Object change listings
>>>
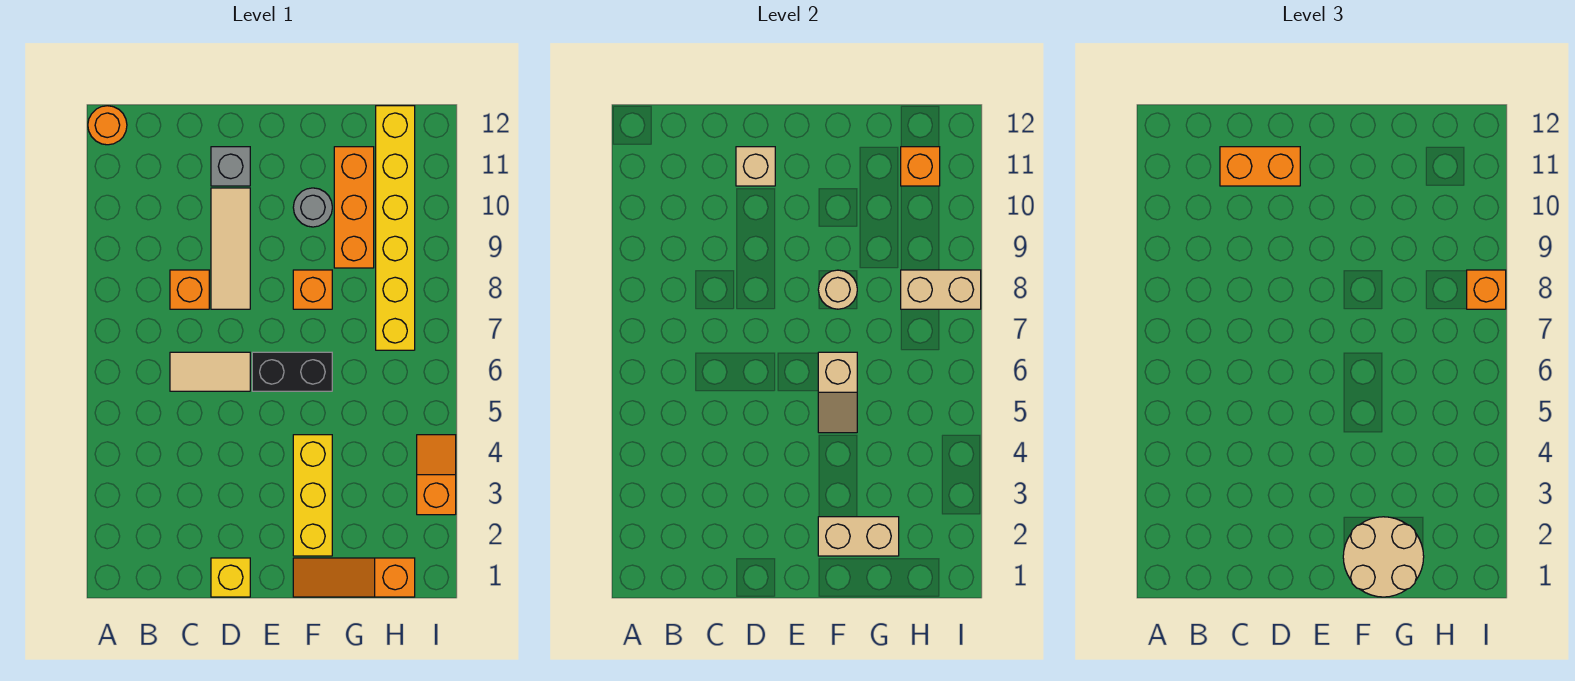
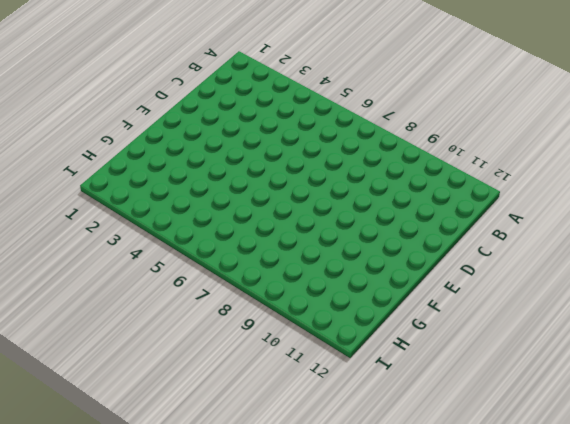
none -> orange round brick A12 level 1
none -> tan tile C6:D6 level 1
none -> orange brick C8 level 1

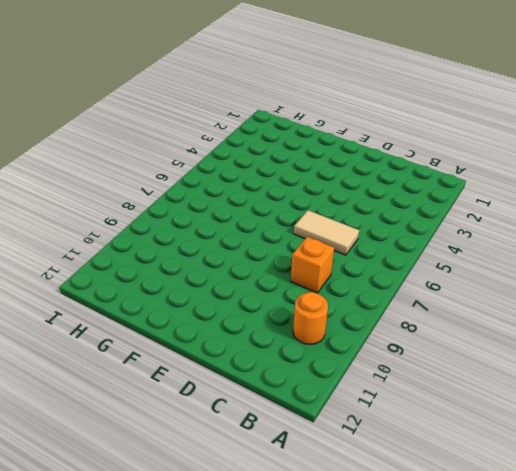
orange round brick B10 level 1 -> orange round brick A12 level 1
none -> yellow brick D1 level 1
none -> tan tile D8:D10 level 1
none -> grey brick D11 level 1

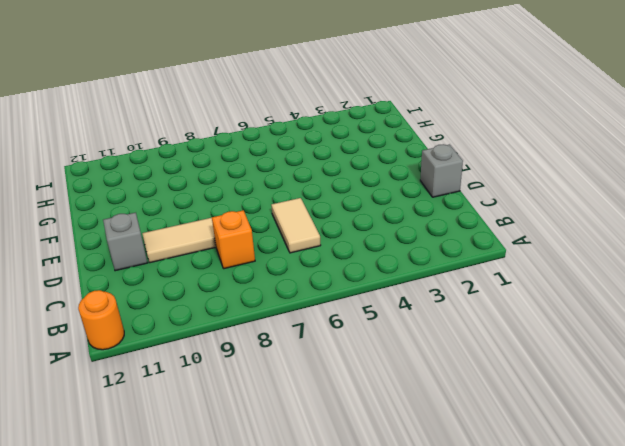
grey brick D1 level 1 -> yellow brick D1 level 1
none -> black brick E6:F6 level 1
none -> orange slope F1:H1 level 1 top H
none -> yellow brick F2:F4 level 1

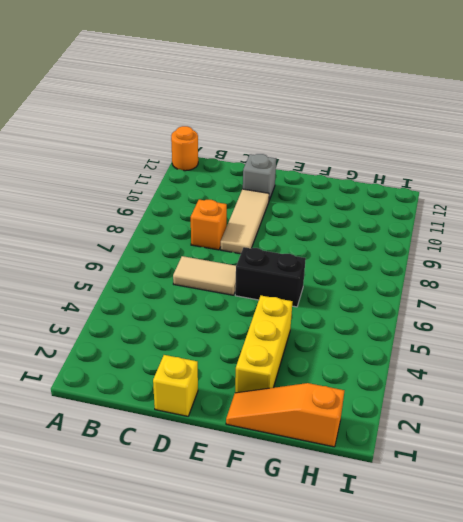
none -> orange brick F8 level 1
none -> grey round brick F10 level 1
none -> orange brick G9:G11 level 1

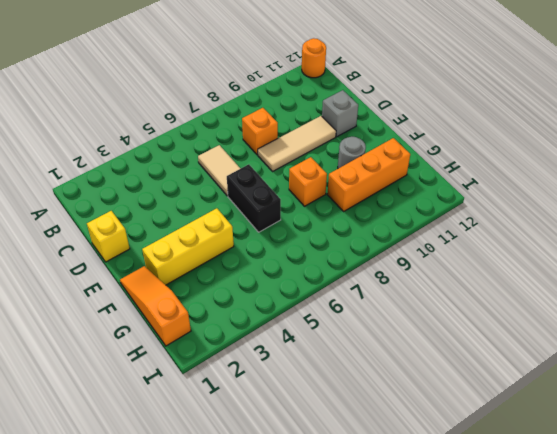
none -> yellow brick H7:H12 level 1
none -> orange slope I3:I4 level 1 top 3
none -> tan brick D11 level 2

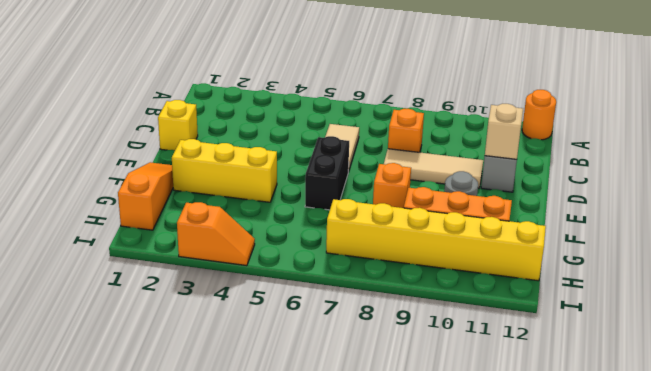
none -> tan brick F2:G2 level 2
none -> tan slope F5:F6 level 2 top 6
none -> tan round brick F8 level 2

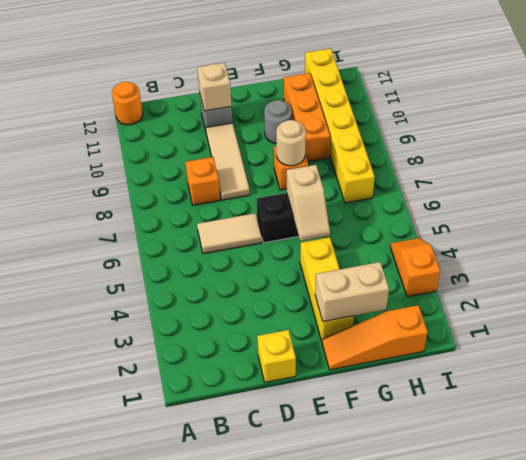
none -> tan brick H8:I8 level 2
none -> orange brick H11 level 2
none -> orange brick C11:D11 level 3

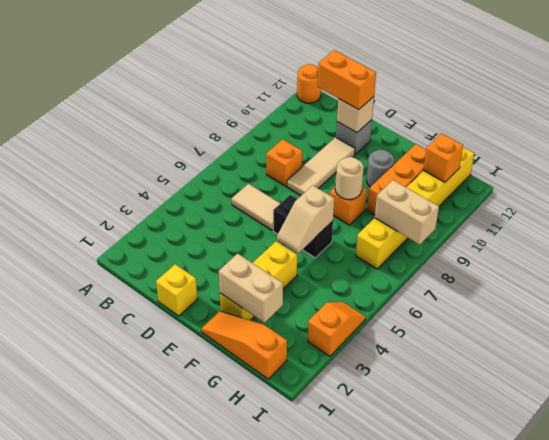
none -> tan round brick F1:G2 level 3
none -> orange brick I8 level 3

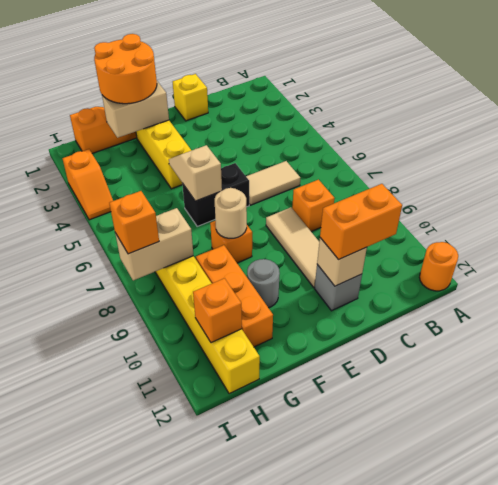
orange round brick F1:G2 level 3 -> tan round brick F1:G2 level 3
<<<
Task description -
What is needed is an exact restatement of every line from the line containing "none -> orange brick H11 level 2" through the last line of the records, minus any pictures.

Exercise response -
none -> orange brick H11 level 2
none -> orange brick C11:D11 level 3

none -> tan round brick F1:G2 level 3
none -> orange brick I8 level 3

orange round brick F1:G2 level 3 -> tan round brick F1:G2 level 3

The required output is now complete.